§ **ASSIGNMENT**: Each entry in the listing must be set down again word for word.

WORKING DATA below:

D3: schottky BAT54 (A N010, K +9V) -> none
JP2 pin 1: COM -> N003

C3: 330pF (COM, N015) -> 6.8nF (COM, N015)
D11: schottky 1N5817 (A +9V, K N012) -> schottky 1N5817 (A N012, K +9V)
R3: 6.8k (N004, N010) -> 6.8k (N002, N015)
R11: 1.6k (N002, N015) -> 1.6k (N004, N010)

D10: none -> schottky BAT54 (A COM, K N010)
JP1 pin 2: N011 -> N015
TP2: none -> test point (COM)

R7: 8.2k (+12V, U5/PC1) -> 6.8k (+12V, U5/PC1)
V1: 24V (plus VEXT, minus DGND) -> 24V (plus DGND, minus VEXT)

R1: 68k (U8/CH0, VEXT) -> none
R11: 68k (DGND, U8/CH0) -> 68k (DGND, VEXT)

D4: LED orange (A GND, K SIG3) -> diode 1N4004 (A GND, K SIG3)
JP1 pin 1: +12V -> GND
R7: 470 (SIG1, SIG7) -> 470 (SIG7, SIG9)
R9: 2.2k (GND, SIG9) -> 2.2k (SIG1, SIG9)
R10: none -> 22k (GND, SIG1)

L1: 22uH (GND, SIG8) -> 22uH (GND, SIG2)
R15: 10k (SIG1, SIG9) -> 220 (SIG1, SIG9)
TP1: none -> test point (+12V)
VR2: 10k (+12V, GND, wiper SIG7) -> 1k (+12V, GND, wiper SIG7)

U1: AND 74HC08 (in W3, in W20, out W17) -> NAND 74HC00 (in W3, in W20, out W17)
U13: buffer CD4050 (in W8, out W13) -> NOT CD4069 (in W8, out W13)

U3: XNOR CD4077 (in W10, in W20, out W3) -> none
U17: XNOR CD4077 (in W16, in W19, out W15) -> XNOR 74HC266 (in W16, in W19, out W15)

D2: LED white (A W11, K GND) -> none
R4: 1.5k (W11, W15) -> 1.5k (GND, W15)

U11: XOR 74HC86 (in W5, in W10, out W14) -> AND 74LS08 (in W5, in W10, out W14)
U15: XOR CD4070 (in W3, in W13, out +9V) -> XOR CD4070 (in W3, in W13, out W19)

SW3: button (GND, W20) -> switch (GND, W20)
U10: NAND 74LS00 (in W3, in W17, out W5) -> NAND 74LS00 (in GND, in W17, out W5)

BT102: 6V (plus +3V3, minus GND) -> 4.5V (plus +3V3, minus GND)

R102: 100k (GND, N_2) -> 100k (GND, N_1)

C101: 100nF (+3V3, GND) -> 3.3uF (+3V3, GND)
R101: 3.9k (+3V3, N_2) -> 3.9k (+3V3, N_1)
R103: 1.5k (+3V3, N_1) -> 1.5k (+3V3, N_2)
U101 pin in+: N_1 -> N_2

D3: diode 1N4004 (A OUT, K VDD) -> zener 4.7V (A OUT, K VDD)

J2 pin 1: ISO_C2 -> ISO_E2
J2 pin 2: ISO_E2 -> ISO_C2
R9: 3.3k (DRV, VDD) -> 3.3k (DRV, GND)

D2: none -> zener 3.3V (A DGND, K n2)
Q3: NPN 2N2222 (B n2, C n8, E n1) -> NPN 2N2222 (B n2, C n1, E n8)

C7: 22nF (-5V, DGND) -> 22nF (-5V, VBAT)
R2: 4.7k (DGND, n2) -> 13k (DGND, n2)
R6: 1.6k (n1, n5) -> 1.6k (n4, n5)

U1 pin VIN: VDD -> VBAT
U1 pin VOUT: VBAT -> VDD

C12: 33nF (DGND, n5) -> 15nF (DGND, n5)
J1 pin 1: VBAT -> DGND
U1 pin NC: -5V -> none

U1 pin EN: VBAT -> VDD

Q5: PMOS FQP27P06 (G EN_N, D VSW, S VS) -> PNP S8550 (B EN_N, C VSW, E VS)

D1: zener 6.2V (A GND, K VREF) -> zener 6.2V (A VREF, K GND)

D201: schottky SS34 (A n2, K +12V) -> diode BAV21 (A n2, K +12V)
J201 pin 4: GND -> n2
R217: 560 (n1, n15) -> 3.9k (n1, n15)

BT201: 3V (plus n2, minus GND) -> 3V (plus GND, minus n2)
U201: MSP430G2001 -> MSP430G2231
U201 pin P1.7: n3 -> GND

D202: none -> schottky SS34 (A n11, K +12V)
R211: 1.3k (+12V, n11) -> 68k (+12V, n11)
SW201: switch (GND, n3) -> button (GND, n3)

End of WORKING DATA.

§ **RESPONSE BELOW**:
D3: schottky BAT54 (A N010, K +9V) -> none
JP2 pin 1: COM -> N003

C3: 330pF (COM, N015) -> 6.8nF (COM, N015)
D11: schottky 1N5817 (A +9V, K N012) -> schottky 1N5817 (A N012, K +9V)
R3: 6.8k (N004, N010) -> 6.8k (N002, N015)
R11: 1.6k (N002, N015) -> 1.6k (N004, N010)

D10: none -> schottky BAT54 (A COM, K N010)
JP1 pin 2: N011 -> N015
TP2: none -> test point (COM)

R7: 8.2k (+12V, U5/PC1) -> 6.8k (+12V, U5/PC1)
V1: 24V (plus VEXT, minus DGND) -> 24V (plus DGND, minus VEXT)

R1: 68k (U8/CH0, VEXT) -> none
R11: 68k (DGND, U8/CH0) -> 68k (DGND, VEXT)

D4: LED orange (A GND, K SIG3) -> diode 1N4004 (A GND, K SIG3)
JP1 pin 1: +12V -> GND
R7: 470 (SIG1, SIG7) -> 470 (SIG7, SIG9)
R9: 2.2k (GND, SIG9) -> 2.2k (SIG1, SIG9)
R10: none -> 22k (GND, SIG1)

L1: 22uH (GND, SIG8) -> 22uH (GND, SIG2)
R15: 10k (SIG1, SIG9) -> 220 (SIG1, SIG9)
TP1: none -> test point (+12V)
VR2: 10k (+12V, GND, wiper SIG7) -> 1k (+12V, GND, wiper SIG7)

U1: AND 74HC08 (in W3, in W20, out W17) -> NAND 74HC00 (in W3, in W20, out W17)
U13: buffer CD4050 (in W8, out W13) -> NOT CD4069 (in W8, out W13)

U3: XNOR CD4077 (in W10, in W20, out W3) -> none
U17: XNOR CD4077 (in W16, in W19, out W15) -> XNOR 74HC266 (in W16, in W19, out W15)

D2: LED white (A W11, K GND) -> none
R4: 1.5k (W11, W15) -> 1.5k (GND, W15)

U11: XOR 74HC86 (in W5, in W10, out W14) -> AND 74LS08 (in W5, in W10, out W14)
U15: XOR CD4070 (in W3, in W13, out +9V) -> XOR CD4070 (in W3, in W13, out W19)

SW3: button (GND, W20) -> switch (GND, W20)
U10: NAND 74LS00 (in W3, in W17, out W5) -> NAND 74LS00 (in GND, in W17, out W5)

BT102: 6V (plus +3V3, minus GND) -> 4.5V (plus +3V3, minus GND)

R102: 100k (GND, N_2) -> 100k (GND, N_1)

C101: 100nF (+3V3, GND) -> 3.3uF (+3V3, GND)
R101: 3.9k (+3V3, N_2) -> 3.9k (+3V3, N_1)
R103: 1.5k (+3V3, N_1) -> 1.5k (+3V3, N_2)
U101 pin in+: N_1 -> N_2

D3: diode 1N4004 (A OUT, K VDD) -> zener 4.7V (A OUT, K VDD)

J2 pin 1: ISO_C2 -> ISO_E2
J2 pin 2: ISO_E2 -> ISO_C2
R9: 3.3k (DRV, VDD) -> 3.3k (DRV, GND)

D2: none -> zener 3.3V (A DGND, K n2)
Q3: NPN 2N2222 (B n2, C n8, E n1) -> NPN 2N2222 (B n2, C n1, E n8)

C7: 22nF (-5V, DGND) -> 22nF (-5V, VBAT)
R2: 4.7k (DGND, n2) -> 13k (DGND, n2)
R6: 1.6k (n1, n5) -> 1.6k (n4, n5)

U1 pin VIN: VDD -> VBAT
U1 pin VOUT: VBAT -> VDD

C12: 33nF (DGND, n5) -> 15nF (DGND, n5)
J1 pin 1: VBAT -> DGND
U1 pin NC: -5V -> none

U1 pin EN: VBAT -> VDD

Q5: PMOS FQP27P06 (G EN_N, D VSW, S VS) -> PNP S8550 (B EN_N, C VSW, E VS)

D1: zener 6.2V (A GND, K VREF) -> zener 6.2V (A VREF, K GND)

D201: schottky SS34 (A n2, K +12V) -> diode BAV21 (A n2, K +12V)
J201 pin 4: GND -> n2
R217: 560 (n1, n15) -> 3.9k (n1, n15)

BT201: 3V (plus n2, minus GND) -> 3V (plus GND, minus n2)
U201: MSP430G2001 -> MSP430G2231
U201 pin P1.7: n3 -> GND

D202: none -> schottky SS34 (A n11, K +12V)
R211: 1.3k (+12V, n11) -> 68k (+12V, n11)
SW201: switch (GND, n3) -> button (GND, n3)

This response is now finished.